### DATA SECTION ###

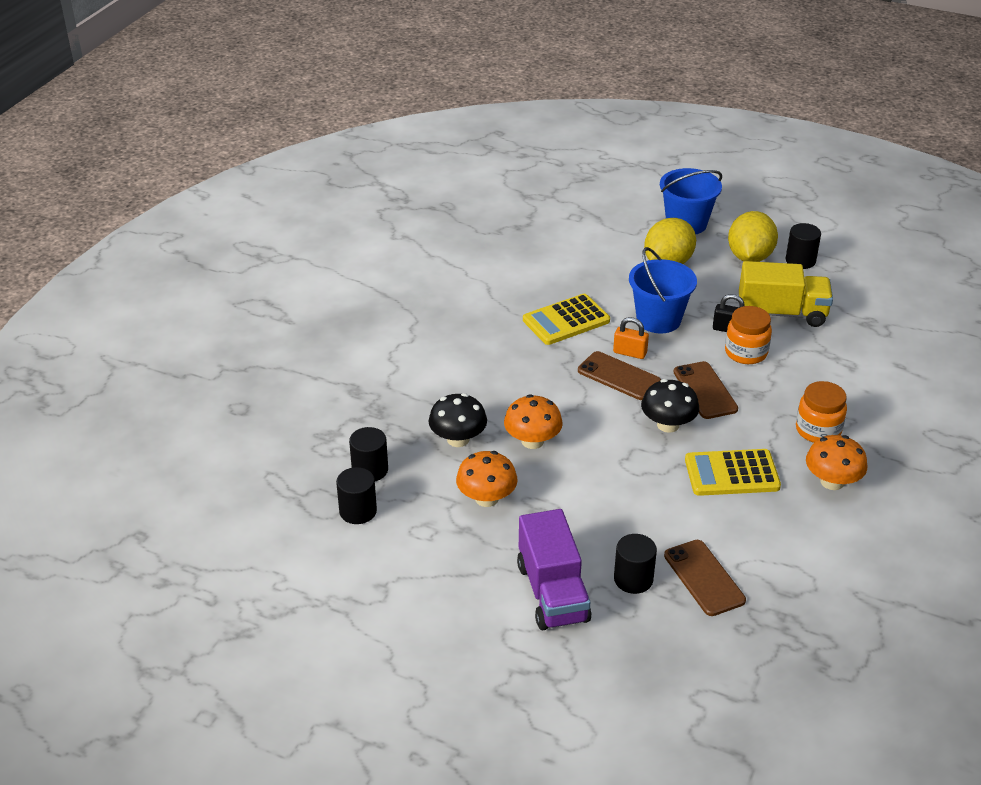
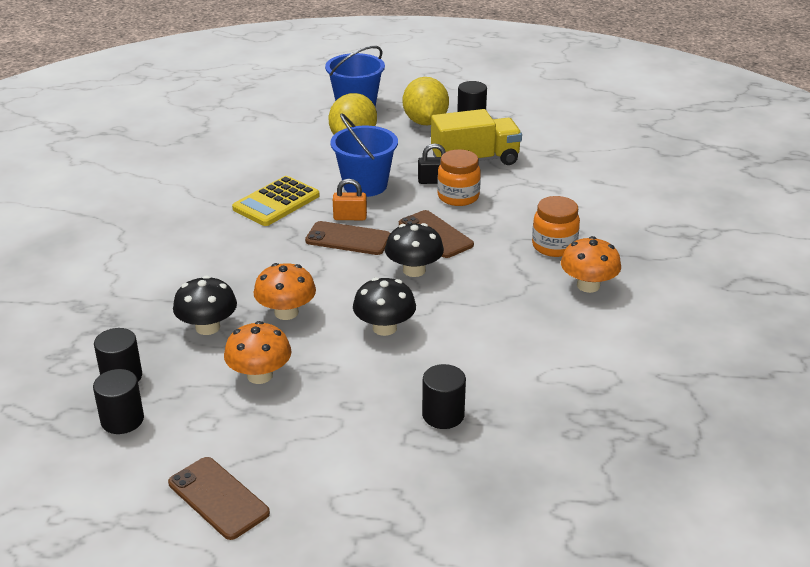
camera: 20 degrees left, 5 degrees down
purple truck [517,509,592,630] -> none
brown phone [664,540,746,616] -> brown phone moved to [168,457,270,540]
yellow calculator [685,449,781,496] -> none
none -> black mushroom [353,277,416,336]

###

## PROBLEM DESCRIPTION
Find the line with "purple truck [517,509,592,630] -> none" in the data above. Restate it and all later lines word for word, ending with the last line.

## SOLVED PROBLEM
purple truck [517,509,592,630] -> none
brown phone [664,540,746,616] -> brown phone moved to [168,457,270,540]
yellow calculator [685,449,781,496] -> none
none -> black mushroom [353,277,416,336]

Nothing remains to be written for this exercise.